About this task:
Copying rule for the data below: pictures stay out, and only the lines from the one with "none -> black 1x1 plate [366,490,459,567]" down to the one with "none -> black 1x1 brick [568,126,629,192]", inclusive, are repeated exactly.

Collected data
== Segment start ==

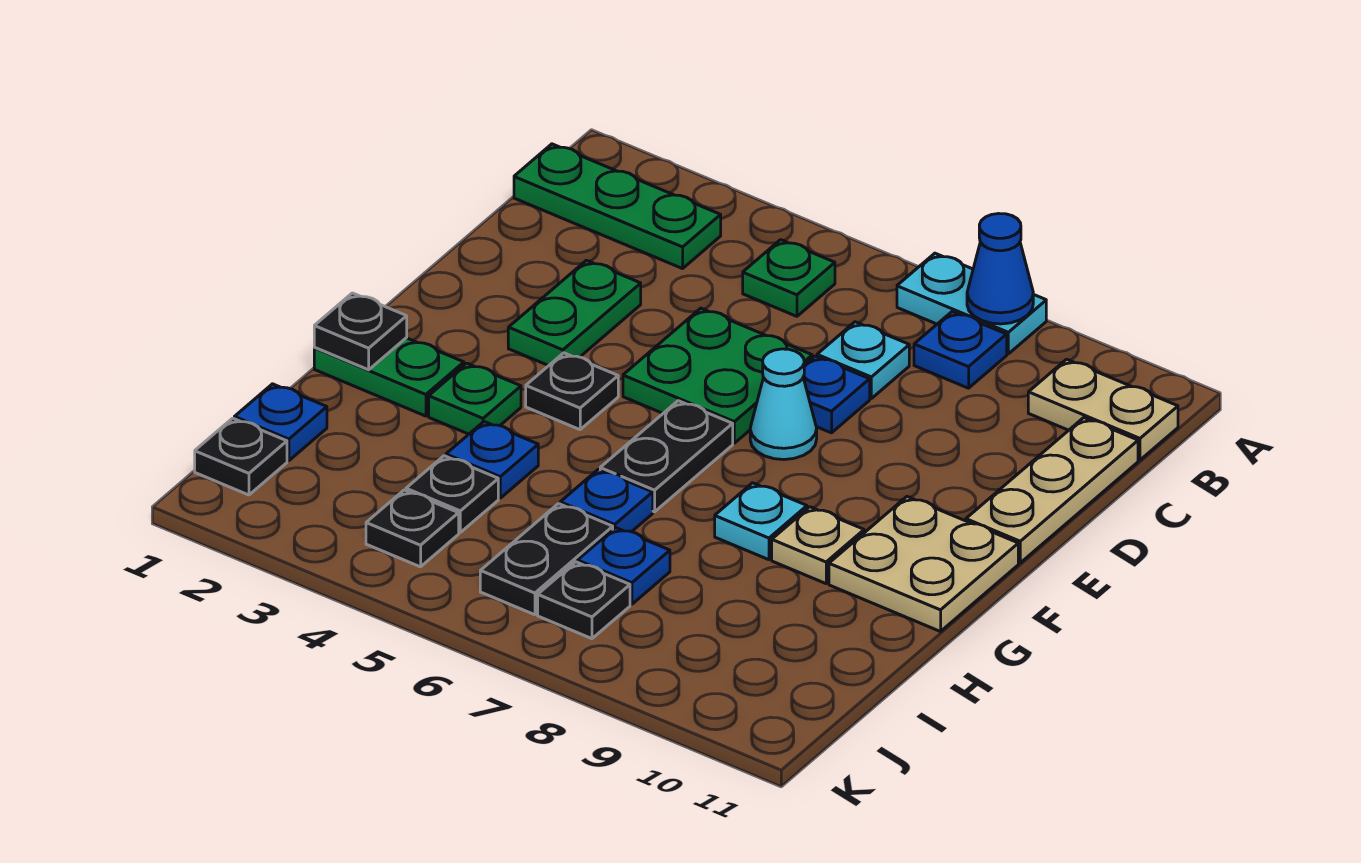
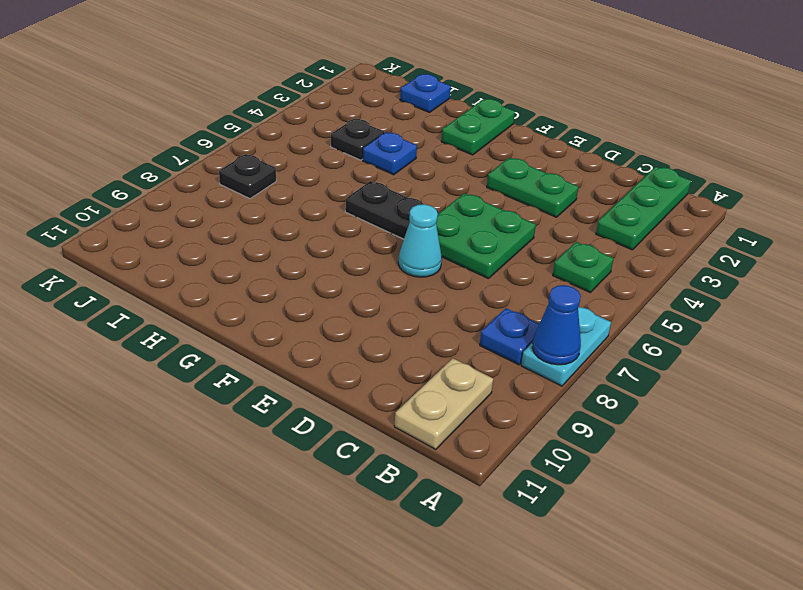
none -> cyan 1x1 plate [817,322,909,398]
none -> tan 1x3 plate [966,418,1138,563]
none -> blue 1x1 plate [803,356,870,433]

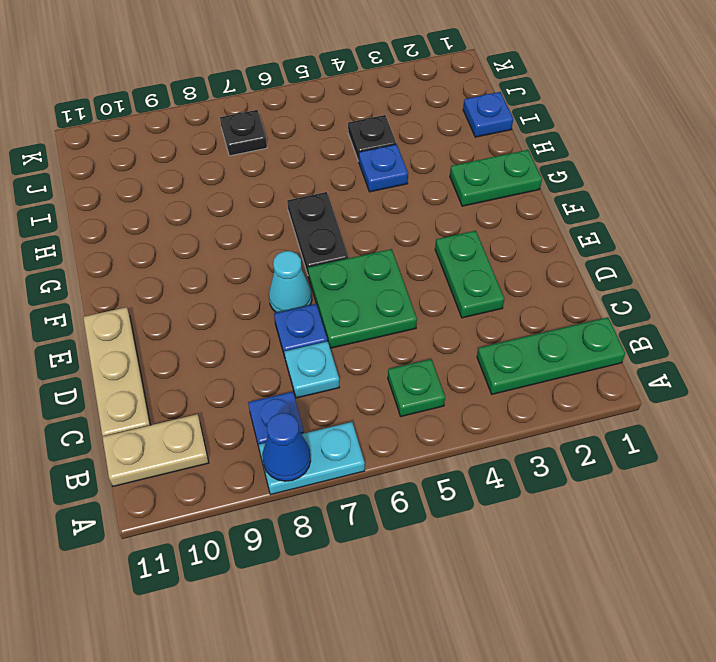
none -> black 1x1 plate [526,353,618,430]
none -> tan 2x2 plate [829,497,1018,632]
none -> green 1x1 plate [429,363,521,434]

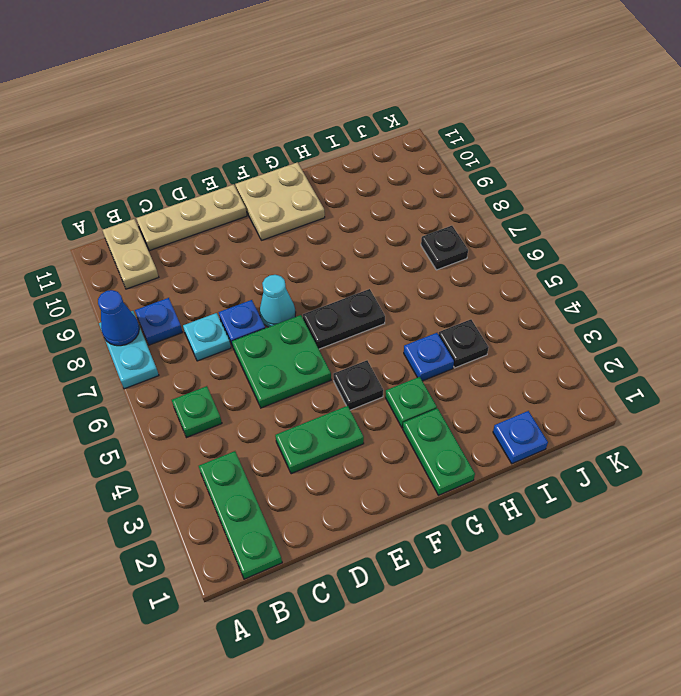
none -> cyan 1x1 plate [715,483,807,560]
none -> tan 1x1 plate [772,507,864,584]
none -> blue 1x1 plate [560,469,653,532]

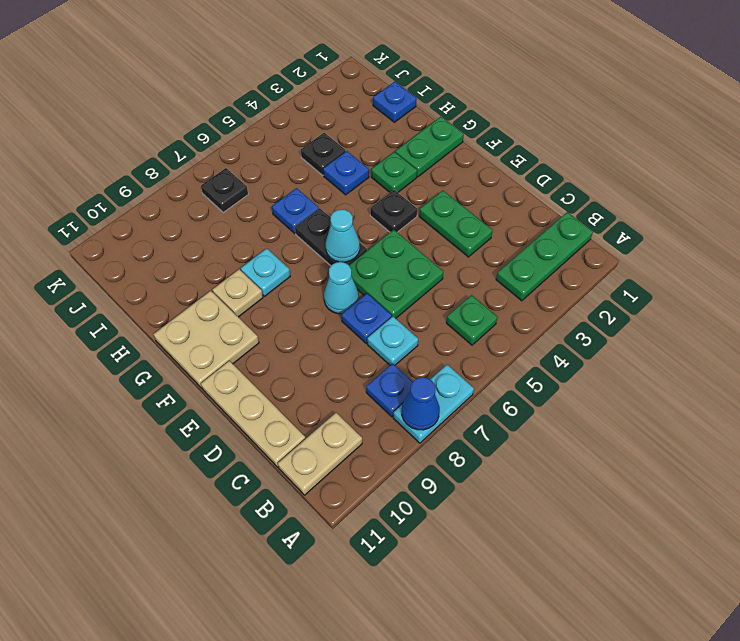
cyan 1x1 cone [326,210,360,262] -> none
none -> black 1x2 plate [480,504,613,615]
none -> blue 1x1 plate [578,528,670,604]
none -> black 1x1 plate [195,418,287,495]

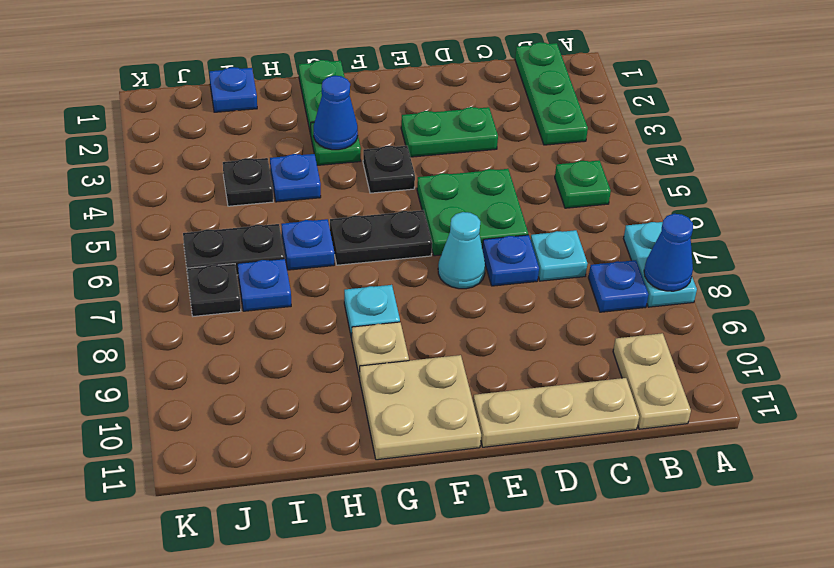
blue 1x1 cone [314,76,358,150] -> none
none -> black 1x1 plate [195,418,287,495]
none -> black 1x1 plate [366,490,459,567]
none -> black 1x1 plate [314,293,407,370]

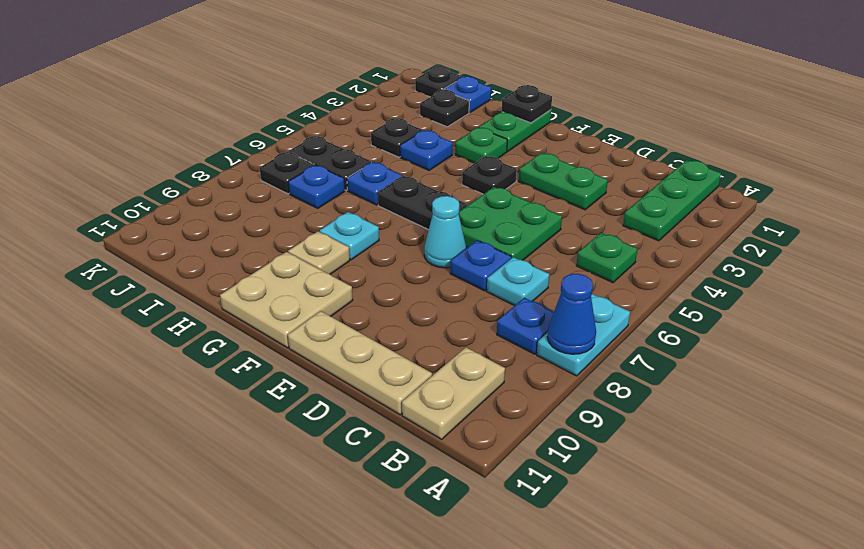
black 1x1 plate [420,90,469,127] -> black 1x1 plate moved to [366,490,459,567]

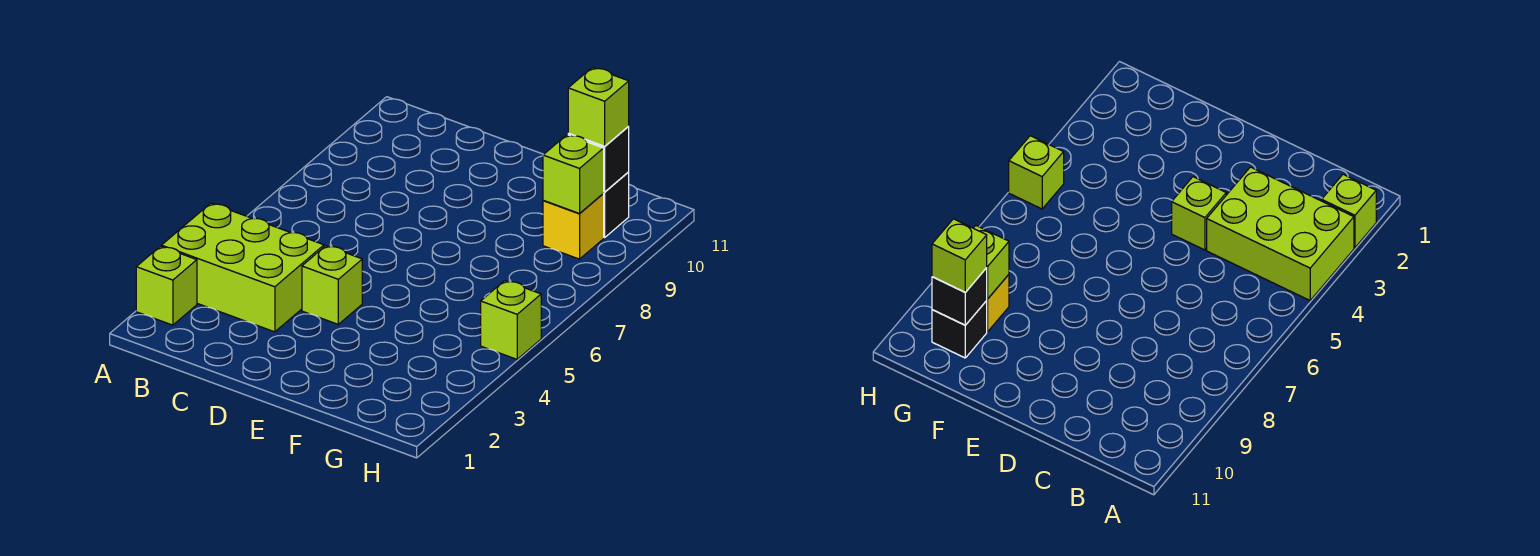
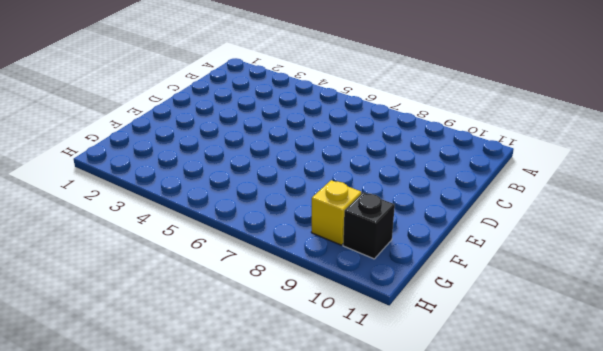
none -> lime 1x1 brick [136,246,197,325]
none -> lime 2x3 brick [162,203,324,332]

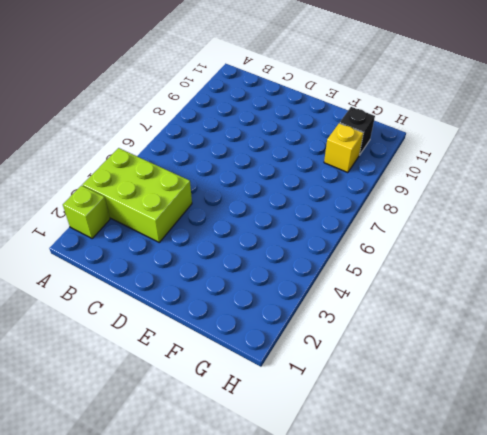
none -> lime 1x1 brick [302,246,362,324]
none -> lime 1x1 brick [481,281,541,359]

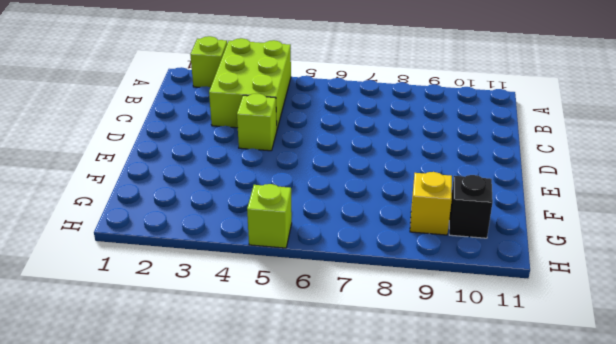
none -> lime 1x1 brick [543,135,604,214]
none -> black 1x1 brick [568,126,629,192]

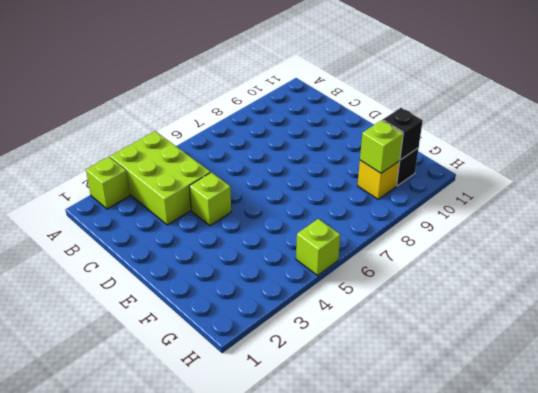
none -> lime 1x1 brick [568,68,629,146]

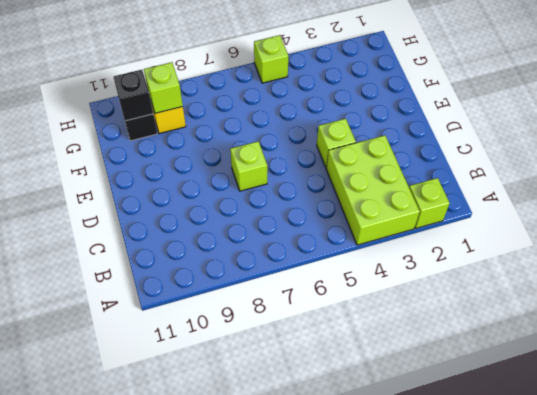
lime 1x1 brick [230,141,267,191] -> lime 1x1 brick moved to [568,68,629,146]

== Segment end ==

Answer space:
none -> black 1x1 plate [366,490,459,567]
none -> black 1x1 plate [314,293,407,370]

black 1x1 plate [420,90,469,127] -> black 1x1 plate moved to [366,490,459,567]

none -> lime 1x1 brick [136,246,197,325]
none -> lime 2x3 brick [162,203,324,332]

none -> lime 1x1 brick [302,246,362,324]
none -> lime 1x1 brick [481,281,541,359]

none -> lime 1x1 brick [543,135,604,214]
none -> black 1x1 brick [568,126,629,192]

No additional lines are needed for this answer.